(Records provided Opens)

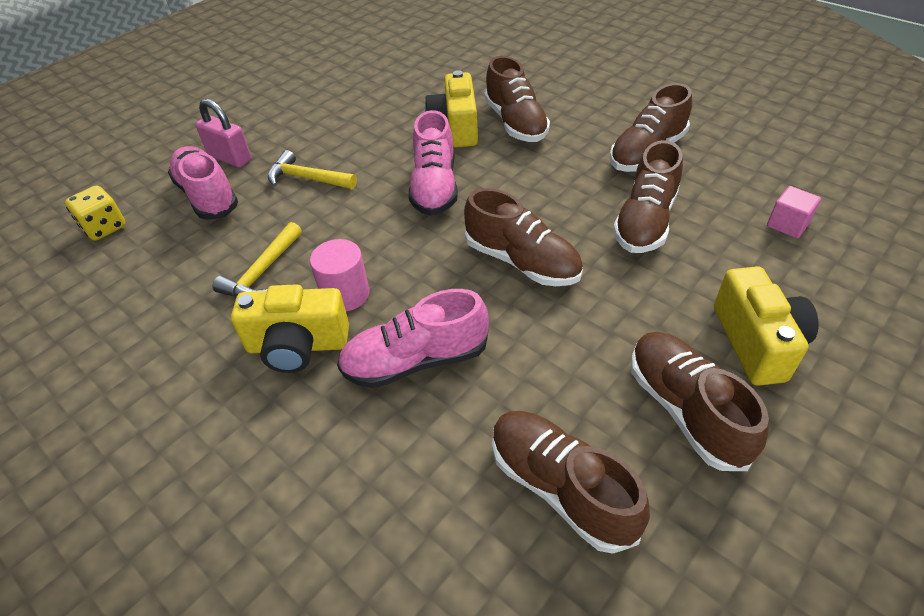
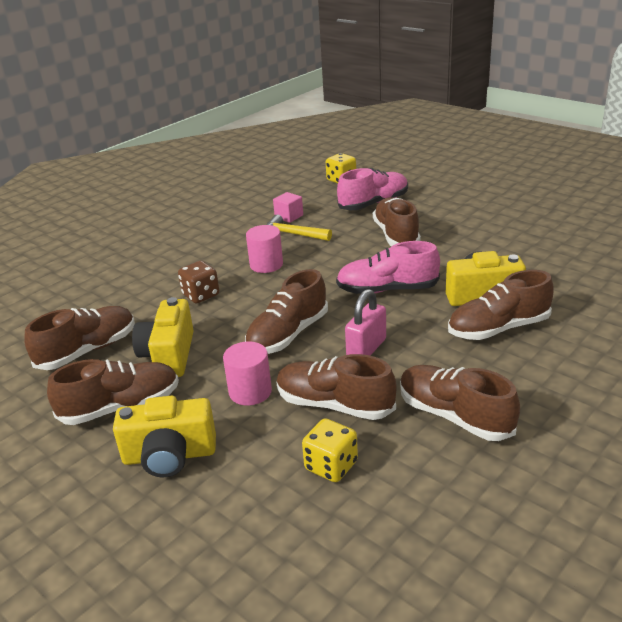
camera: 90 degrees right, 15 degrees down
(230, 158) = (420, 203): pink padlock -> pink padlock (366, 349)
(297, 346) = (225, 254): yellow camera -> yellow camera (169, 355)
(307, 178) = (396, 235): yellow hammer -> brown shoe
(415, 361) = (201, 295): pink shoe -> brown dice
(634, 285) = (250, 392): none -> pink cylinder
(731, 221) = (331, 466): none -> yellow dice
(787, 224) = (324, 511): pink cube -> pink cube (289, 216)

(Records provided Closes)

Required action: Please print the records above once more, word for word, omitting all pictures.

Written solution:
camera: 90 degrees right, 15 degrees down
(230, 158) = (420, 203): pink padlock -> pink padlock (366, 349)
(297, 346) = (225, 254): yellow camera -> yellow camera (169, 355)
(307, 178) = (396, 235): yellow hammer -> brown shoe
(415, 361) = (201, 295): pink shoe -> brown dice
(634, 285) = (250, 392): none -> pink cylinder
(731, 221) = (331, 466): none -> yellow dice
(787, 224) = (324, 511): pink cube -> pink cube (289, 216)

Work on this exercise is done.